> **ACTIVITY**
Can you return, word for word, the stretch of the material below from the line containing "Identify the location of blank" through the line containing "The image size is (960, 540). In", including both of those lines?
::: MATERIALS PROVIDED :::
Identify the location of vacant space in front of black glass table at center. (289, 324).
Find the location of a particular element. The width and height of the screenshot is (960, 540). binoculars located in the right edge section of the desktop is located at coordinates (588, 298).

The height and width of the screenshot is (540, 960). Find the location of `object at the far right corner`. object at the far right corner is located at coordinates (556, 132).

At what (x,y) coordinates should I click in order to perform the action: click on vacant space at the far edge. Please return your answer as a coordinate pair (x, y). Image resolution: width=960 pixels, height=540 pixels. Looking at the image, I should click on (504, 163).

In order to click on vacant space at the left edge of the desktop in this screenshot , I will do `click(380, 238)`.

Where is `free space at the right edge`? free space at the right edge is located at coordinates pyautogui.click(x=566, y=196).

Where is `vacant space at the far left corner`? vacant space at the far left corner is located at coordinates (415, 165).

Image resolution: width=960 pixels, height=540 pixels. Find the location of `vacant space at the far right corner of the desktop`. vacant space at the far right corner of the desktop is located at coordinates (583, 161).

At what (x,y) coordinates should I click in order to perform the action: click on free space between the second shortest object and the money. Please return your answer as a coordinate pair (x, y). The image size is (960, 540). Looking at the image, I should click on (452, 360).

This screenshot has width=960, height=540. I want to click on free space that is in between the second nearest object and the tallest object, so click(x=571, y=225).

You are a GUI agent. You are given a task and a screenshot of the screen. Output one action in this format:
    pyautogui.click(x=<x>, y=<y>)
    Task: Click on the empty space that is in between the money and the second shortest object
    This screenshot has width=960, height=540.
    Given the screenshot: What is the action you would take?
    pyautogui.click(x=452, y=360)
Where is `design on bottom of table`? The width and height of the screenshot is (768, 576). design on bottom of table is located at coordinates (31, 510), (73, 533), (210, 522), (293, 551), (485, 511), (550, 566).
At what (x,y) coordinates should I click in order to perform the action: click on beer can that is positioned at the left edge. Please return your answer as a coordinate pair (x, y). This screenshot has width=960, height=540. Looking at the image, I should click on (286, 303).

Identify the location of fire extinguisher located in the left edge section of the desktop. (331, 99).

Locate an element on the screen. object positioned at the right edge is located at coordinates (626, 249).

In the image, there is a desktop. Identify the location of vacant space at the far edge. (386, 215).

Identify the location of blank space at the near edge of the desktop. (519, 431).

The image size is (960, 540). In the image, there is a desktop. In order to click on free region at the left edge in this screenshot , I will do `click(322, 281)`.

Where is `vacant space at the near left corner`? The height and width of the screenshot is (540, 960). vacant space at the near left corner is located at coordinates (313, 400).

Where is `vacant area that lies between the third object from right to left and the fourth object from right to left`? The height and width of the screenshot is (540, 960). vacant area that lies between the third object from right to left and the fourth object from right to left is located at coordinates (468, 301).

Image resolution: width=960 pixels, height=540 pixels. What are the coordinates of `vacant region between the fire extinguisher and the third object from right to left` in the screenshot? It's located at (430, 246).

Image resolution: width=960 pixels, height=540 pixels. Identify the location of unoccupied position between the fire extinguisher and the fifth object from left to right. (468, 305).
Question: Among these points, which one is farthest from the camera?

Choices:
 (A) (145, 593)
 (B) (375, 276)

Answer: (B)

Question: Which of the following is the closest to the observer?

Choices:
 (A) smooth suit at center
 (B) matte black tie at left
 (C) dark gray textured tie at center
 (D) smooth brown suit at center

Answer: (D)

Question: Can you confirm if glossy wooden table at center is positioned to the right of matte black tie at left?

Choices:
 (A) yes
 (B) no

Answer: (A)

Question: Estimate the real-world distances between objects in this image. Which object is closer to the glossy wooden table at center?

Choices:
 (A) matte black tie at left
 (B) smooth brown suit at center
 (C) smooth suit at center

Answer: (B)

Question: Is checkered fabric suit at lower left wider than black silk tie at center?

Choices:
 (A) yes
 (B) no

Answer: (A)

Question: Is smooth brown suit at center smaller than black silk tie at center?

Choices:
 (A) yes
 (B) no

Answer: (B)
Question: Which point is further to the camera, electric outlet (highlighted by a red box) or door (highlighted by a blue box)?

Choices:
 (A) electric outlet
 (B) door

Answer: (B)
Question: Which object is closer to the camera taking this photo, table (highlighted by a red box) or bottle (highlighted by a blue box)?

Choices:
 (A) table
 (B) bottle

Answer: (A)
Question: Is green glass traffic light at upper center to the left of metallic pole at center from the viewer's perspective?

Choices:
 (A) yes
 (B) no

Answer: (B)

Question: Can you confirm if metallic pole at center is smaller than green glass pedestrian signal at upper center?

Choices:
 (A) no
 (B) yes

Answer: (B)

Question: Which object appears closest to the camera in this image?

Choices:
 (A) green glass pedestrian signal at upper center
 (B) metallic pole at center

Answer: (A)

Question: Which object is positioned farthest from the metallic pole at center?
:::
> **OUTPUT**
Identify the location of blank space at the near edge of the desktop. (519, 431).

The image size is (960, 540). In the image, there is a desktop. In order to click on free region at the left edge in this screenshot , I will do `click(322, 281)`.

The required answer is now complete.